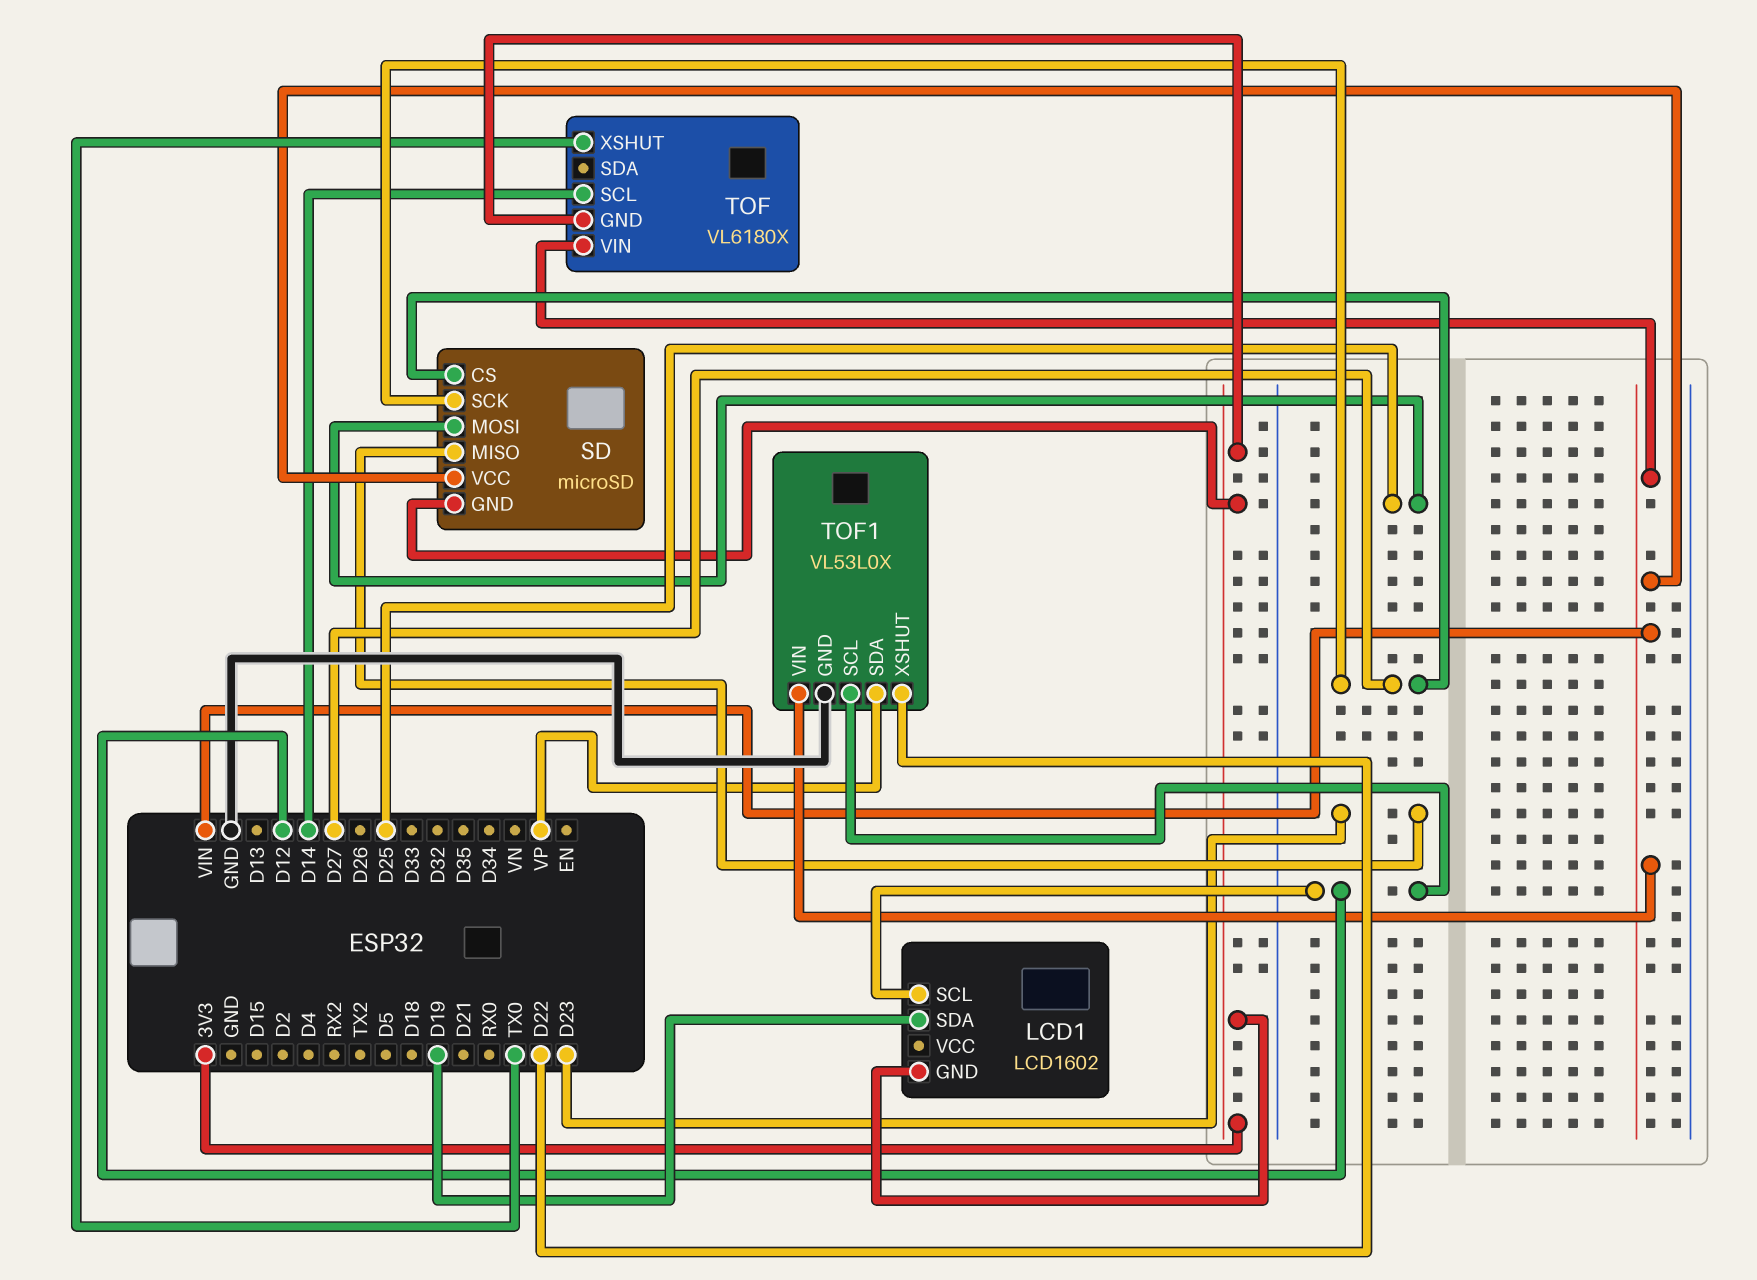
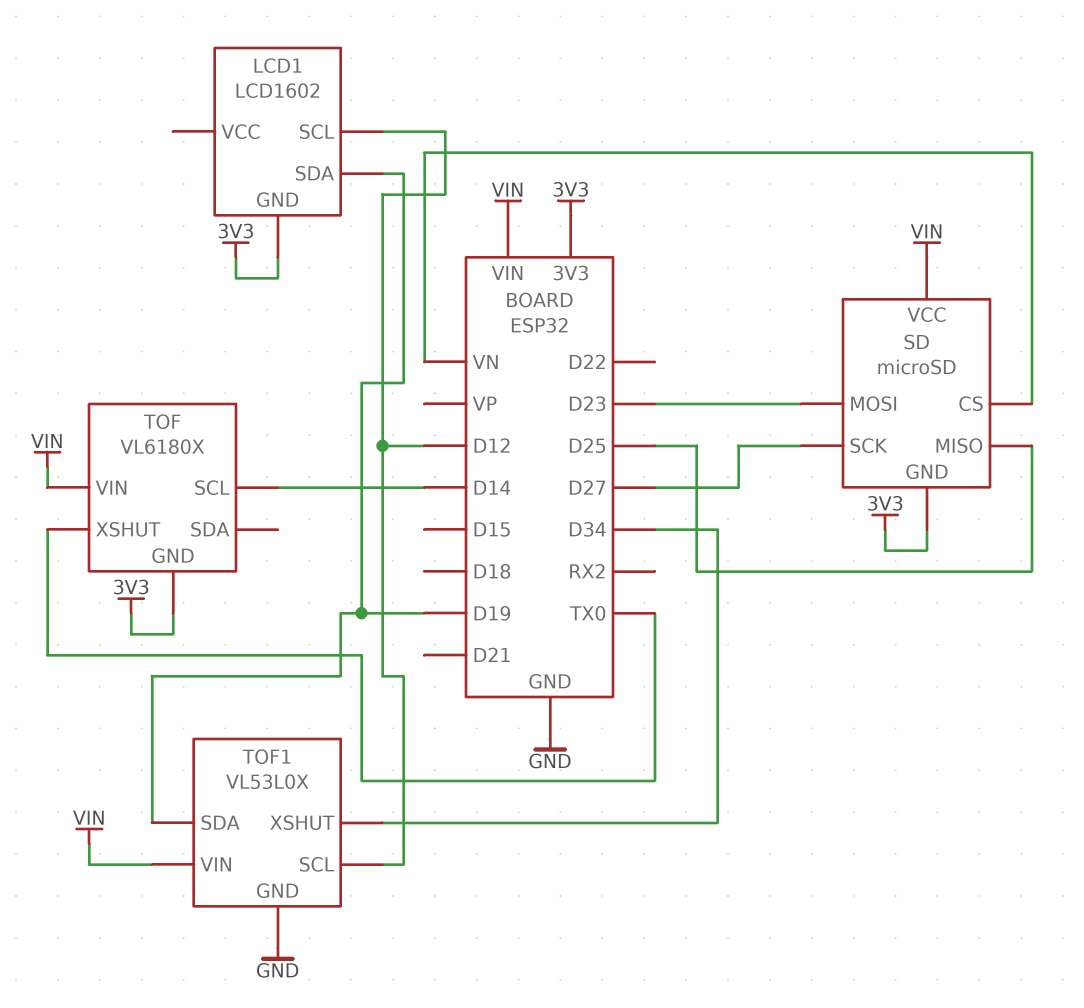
SD pin CS: D27 -> VN
SD pin MISO: D23 -> D25
SD pin MOSI: D25 -> D23
TOF1 pin SDA: VP -> D19
TOF1 pin XSHUT: D22 -> D34

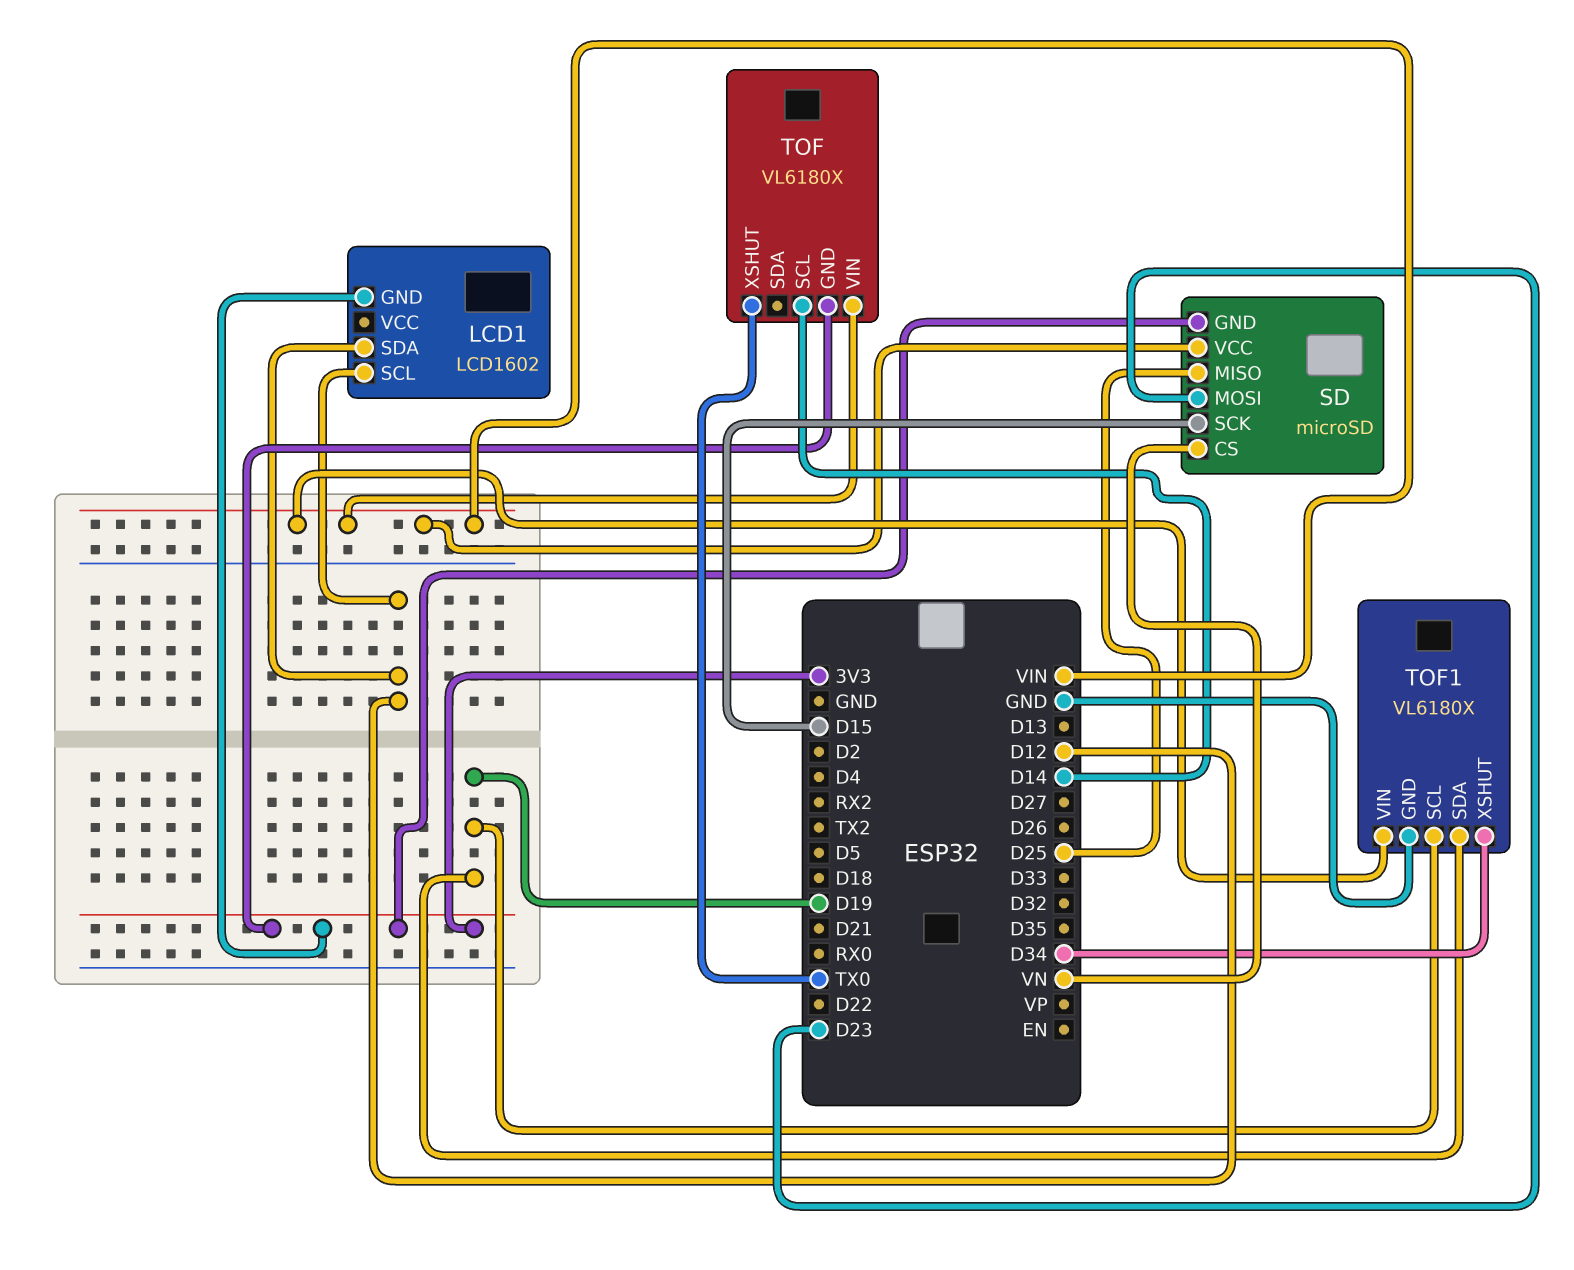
LCD1 pin SDA: D19 -> D12
SD pin SCK: D27 -> D15
TOF1: VL53L0X -> VL6180X
TOF1 pin SCL: D12 -> D19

+++

■ **Problem statement**
Using the listing above, write out exactly the lines from the one that holds "SD pin MISO: D23 -> D25" through the last line, both included, and omit pictures.

■ **Result for this exercise**
SD pin MISO: D23 -> D25
SD pin MOSI: D25 -> D23
TOF1 pin SDA: VP -> D19
TOF1 pin XSHUT: D22 -> D34

LCD1 pin SDA: D19 -> D12
SD pin SCK: D27 -> D15
TOF1: VL53L0X -> VL6180X
TOF1 pin SCL: D12 -> D19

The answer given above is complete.